> What is required
Below are the records; give again exactly the lines that run from the one with "green 2x4 brick" through the last line.

[Scene image comparisons]
------------------------------------

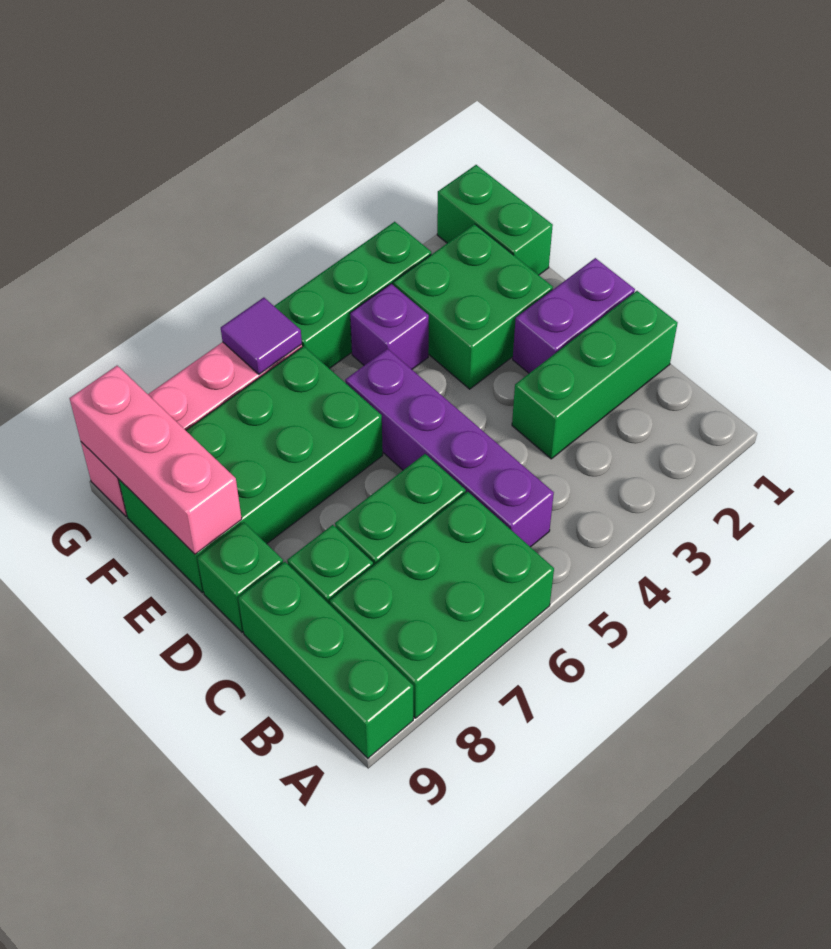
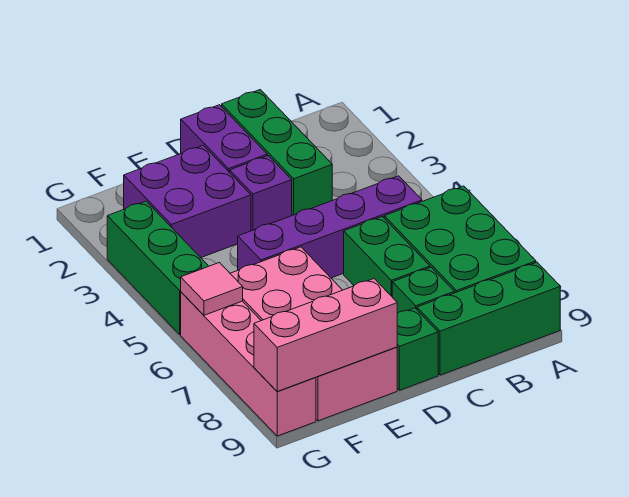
green 2x2 brick [393,224,553,389] -> purple 2x2 brick [124,145,251,258]
green 2x4 brick [119,346,383,593] -> pink 2x4 brick [230,247,397,421]
green 1x2 brick [437,165,553,275] -> none
purple 1x1 brick [350,284,429,369] -> purple 1x1 brick moved to [230,156,292,231]
purple 1x1 tile [221,298,302,374] -> pink 1x1 tile [181,263,243,315]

------------------------------------

> Result for this task
green 2x4 brick [119,346,383,593] -> pink 2x4 brick [230,247,397,421]
green 1x2 brick [437,165,553,275] -> none
purple 1x1 brick [350,284,429,369] -> purple 1x1 brick moved to [230,156,292,231]
purple 1x1 tile [221,298,302,374] -> pink 1x1 tile [181,263,243,315]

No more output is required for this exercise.